**Provided material:**
□ □ □ □ □

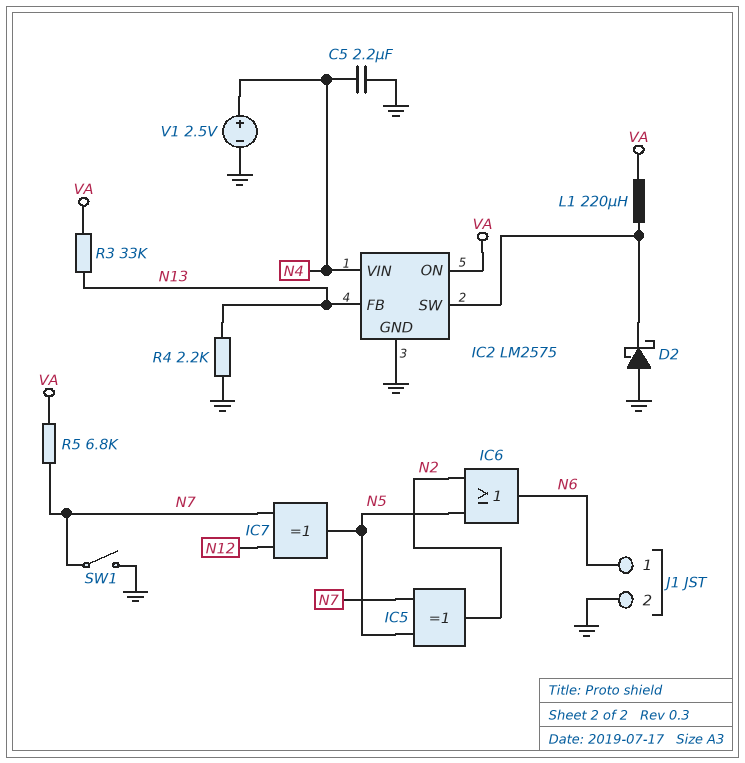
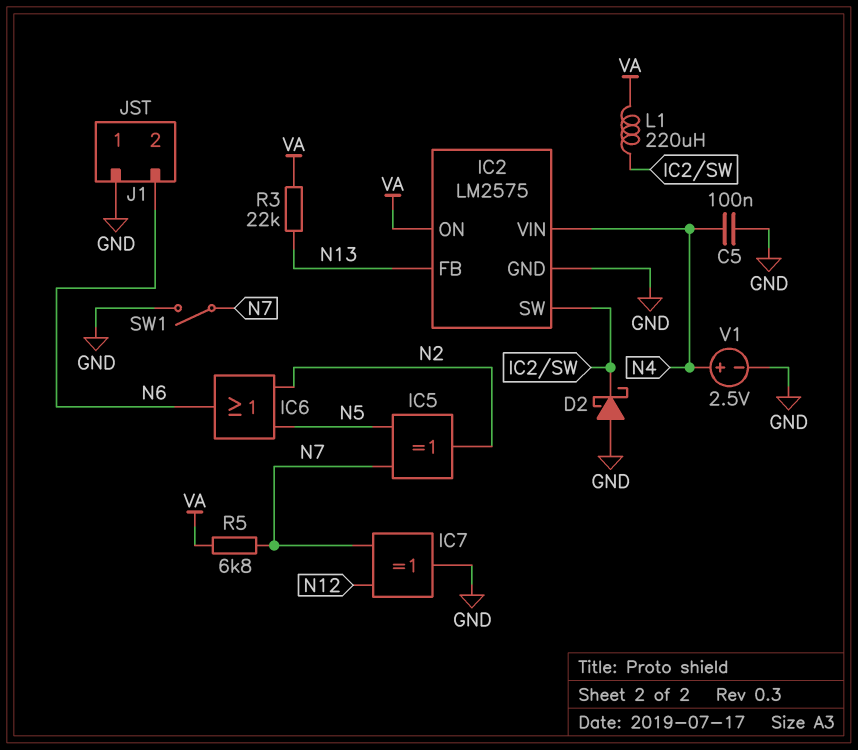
C5: 2.2uF (GND, N4) -> 100nF (GND, N4)
IC7: XOR (in N7, in N12, out N5) -> XOR (in N7, in N12, out GND)
J1 pin 1: N6 -> GND
J1 pin 2: GND -> N6
R3: 33k (N13, VA) -> 22k (N13, VA)
R4: 2.2k (GND, N13) -> none

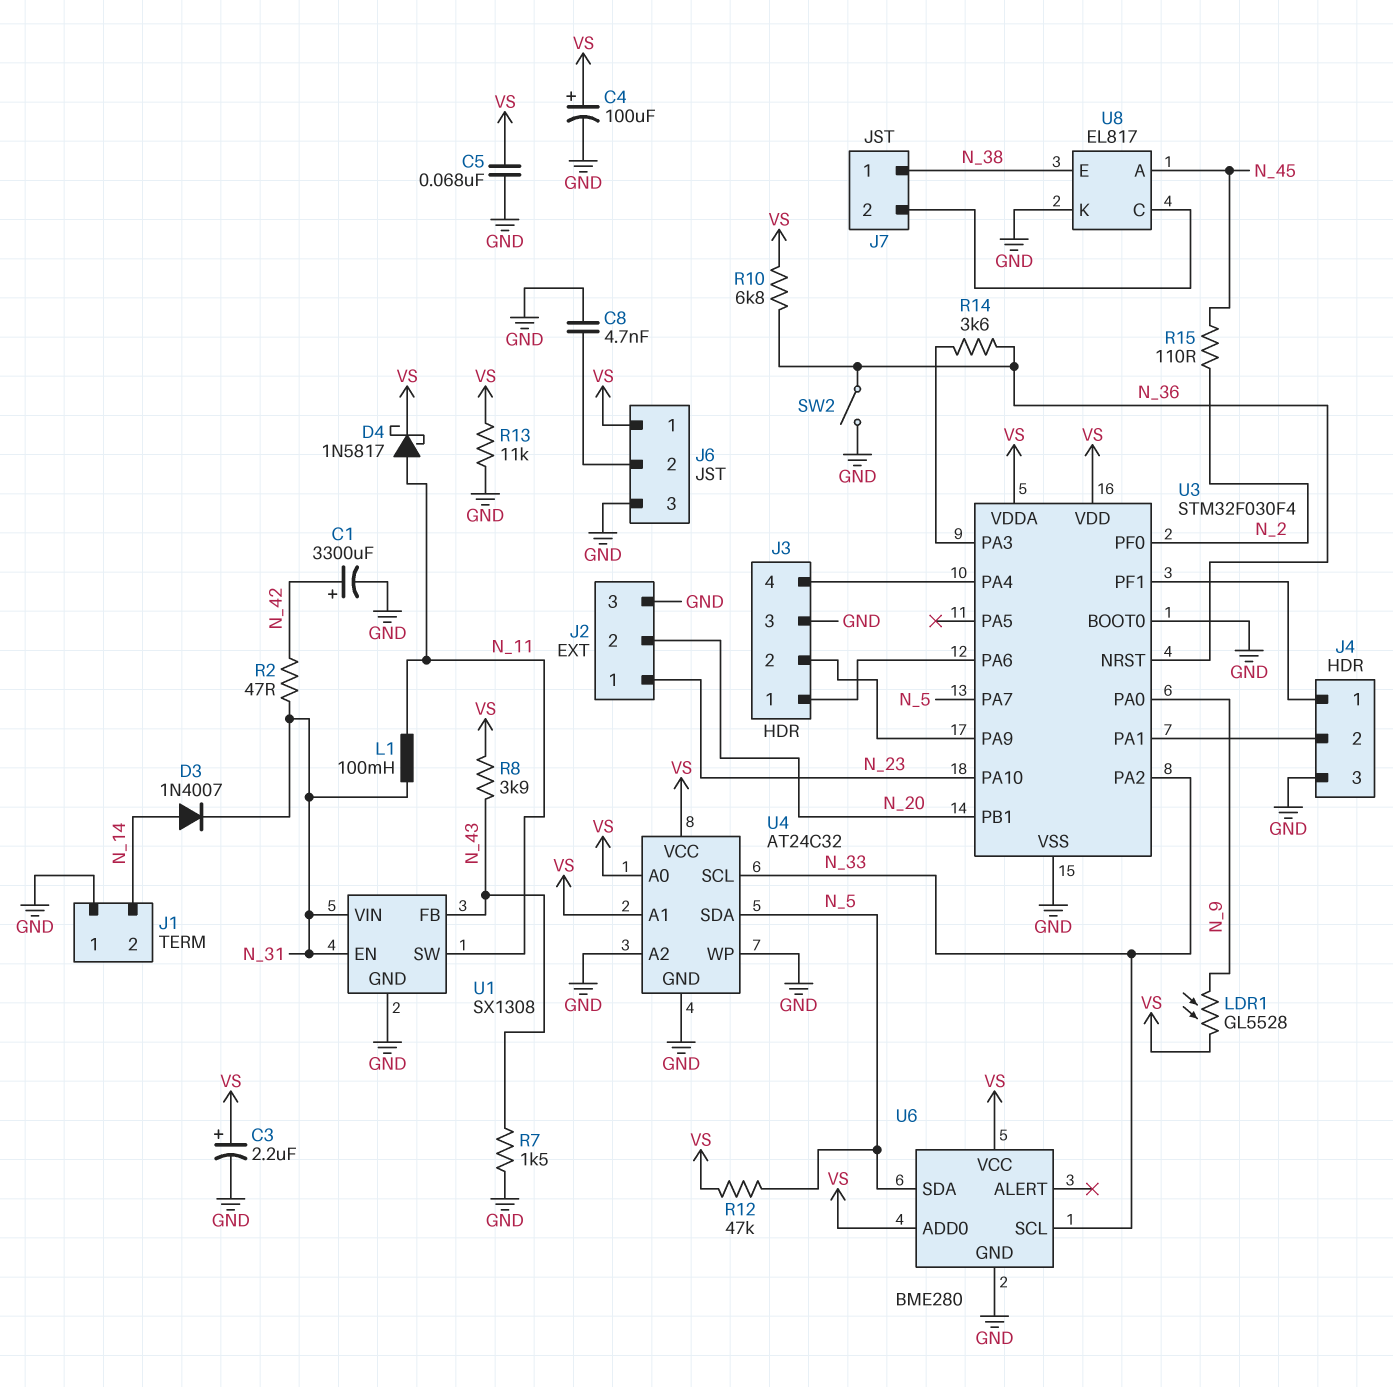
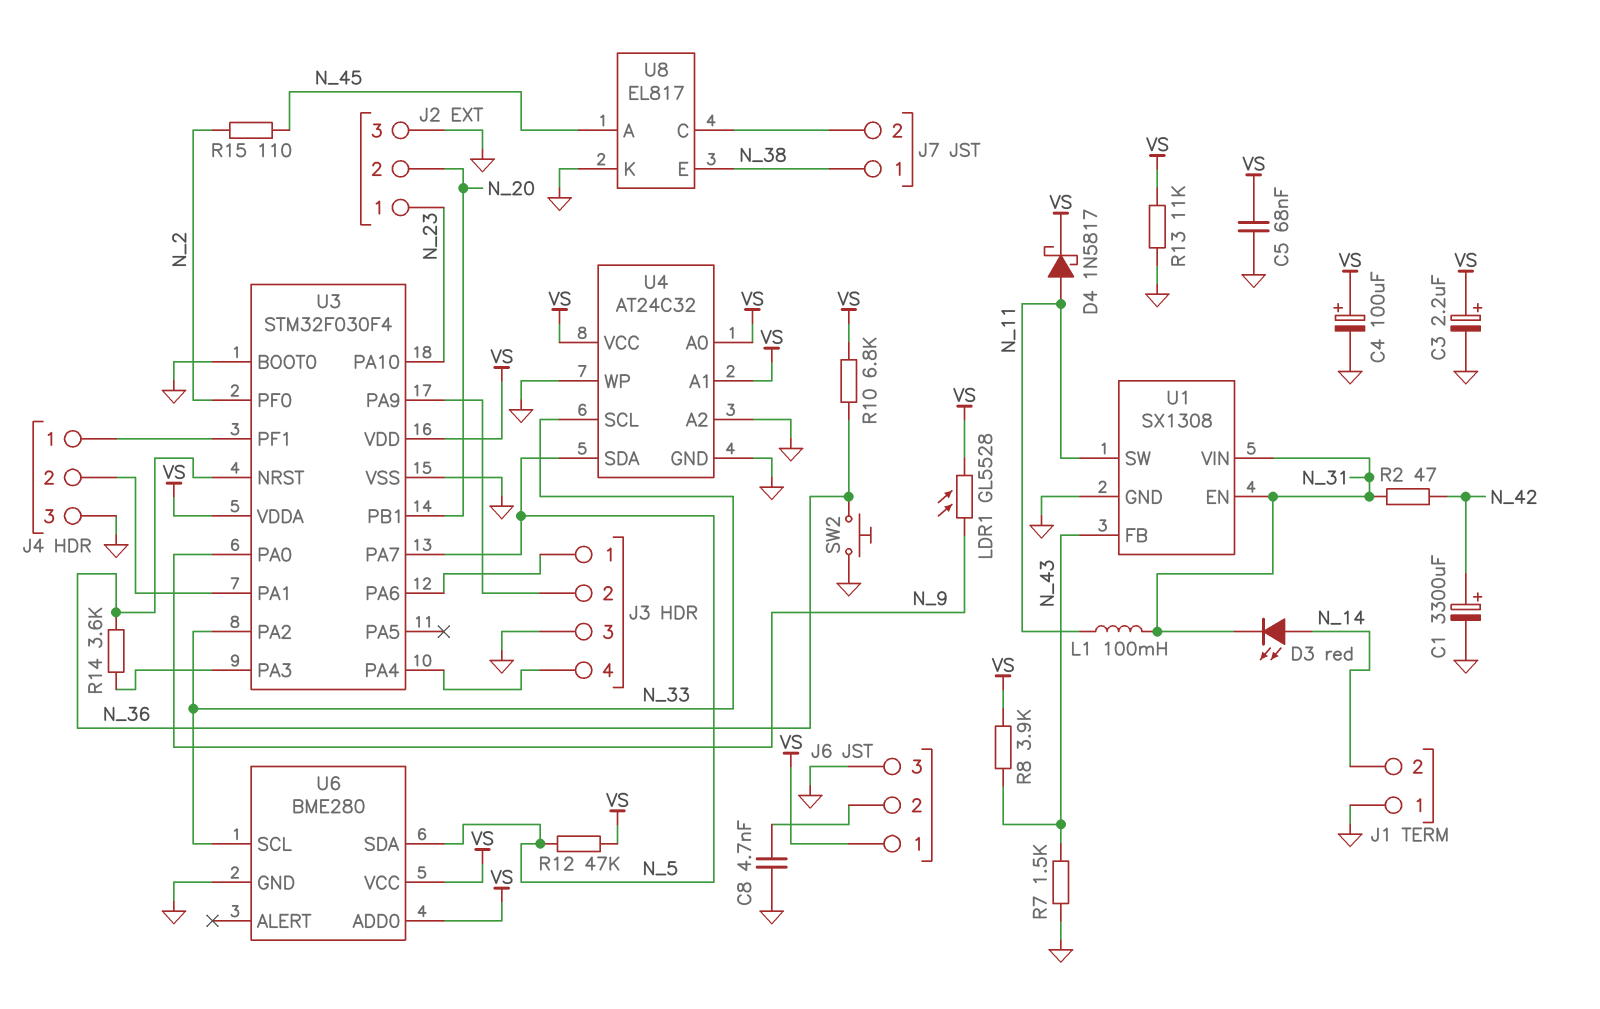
D3: diode 1N4007 (A N_14, K N_31) -> LED red (A N_14, K N_31)
SW2: switch (GND, N_36) -> button (GND, N_36)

□ □ □ □ □

Retype the whole listing. Keep every word exact but include no pictures.

**Result of the exercise:**
C5: 2.2uF (GND, N4) -> 100nF (GND, N4)
IC7: XOR (in N7, in N12, out N5) -> XOR (in N7, in N12, out GND)
J1 pin 1: N6 -> GND
J1 pin 2: GND -> N6
R3: 33k (N13, VA) -> 22k (N13, VA)
R4: 2.2k (GND, N13) -> none

D3: diode 1N4007 (A N_14, K N_31) -> LED red (A N_14, K N_31)
SW2: switch (GND, N_36) -> button (GND, N_36)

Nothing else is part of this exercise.